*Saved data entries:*

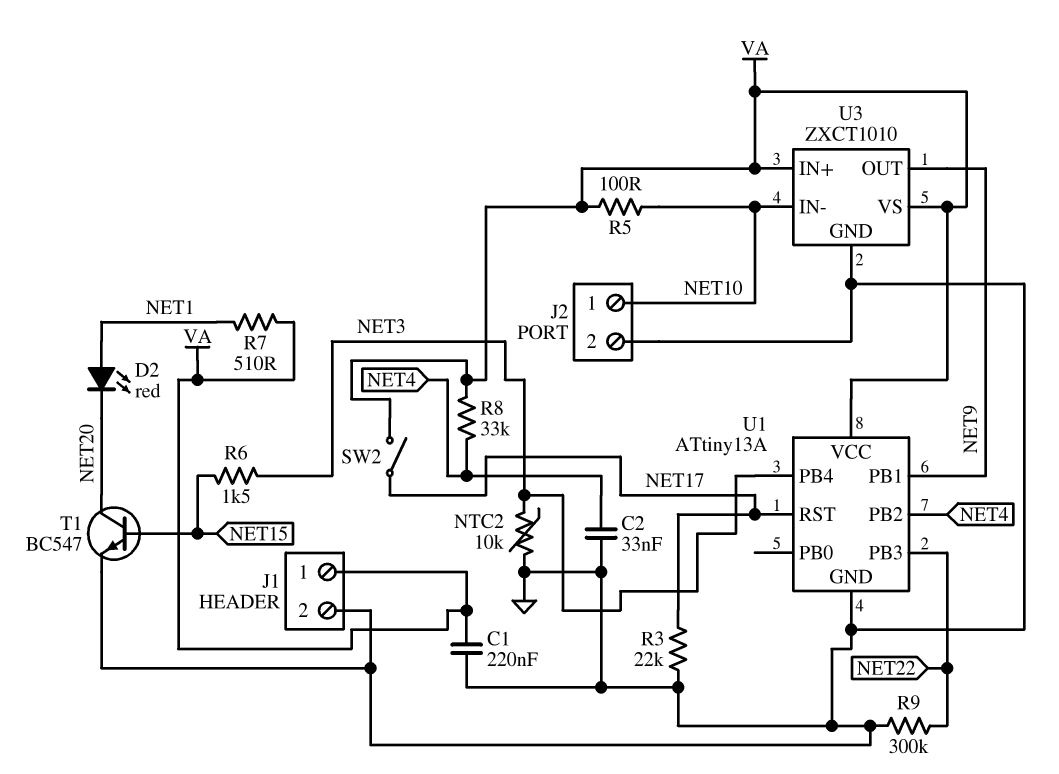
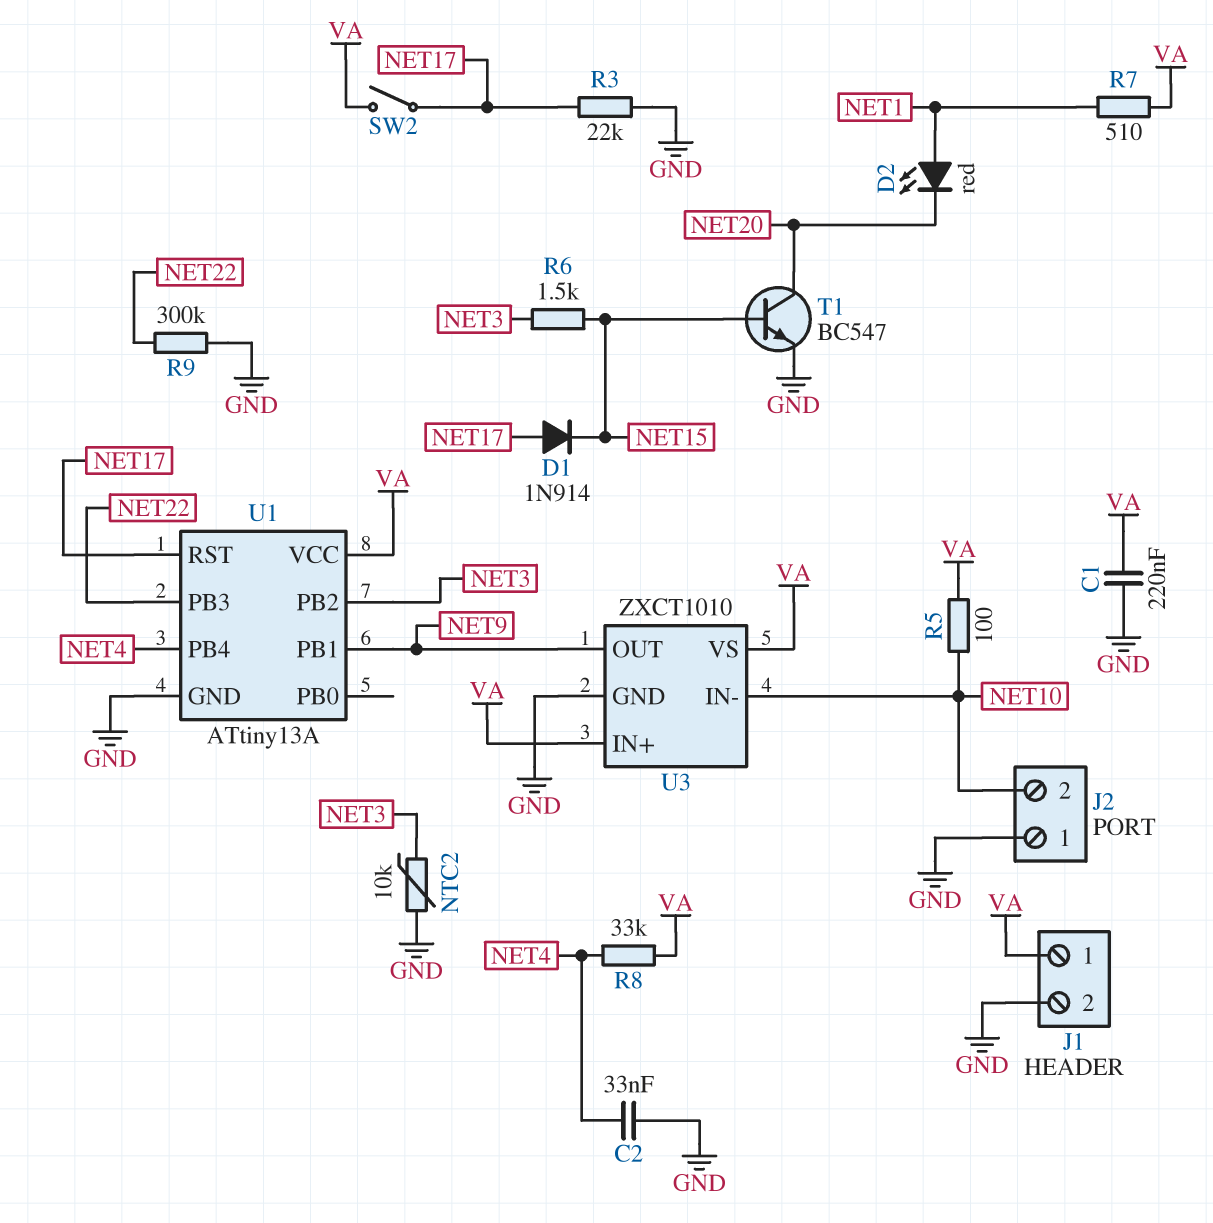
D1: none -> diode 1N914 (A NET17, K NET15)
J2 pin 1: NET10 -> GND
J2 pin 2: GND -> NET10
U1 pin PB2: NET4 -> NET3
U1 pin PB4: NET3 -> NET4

==

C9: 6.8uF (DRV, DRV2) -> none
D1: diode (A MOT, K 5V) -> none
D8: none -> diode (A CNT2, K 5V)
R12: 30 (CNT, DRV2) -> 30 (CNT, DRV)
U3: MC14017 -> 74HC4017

*Your goal:* In the entries above, the lines from the one bearing "J2 pin 2: GND -> NET10" up to and including the one bearing "U1 pin PB4: NET3 -> NET4" should be transcribed exactly; no other line is wanted.

*Written answer:*
J2 pin 2: GND -> NET10
U1 pin PB2: NET4 -> NET3
U1 pin PB4: NET3 -> NET4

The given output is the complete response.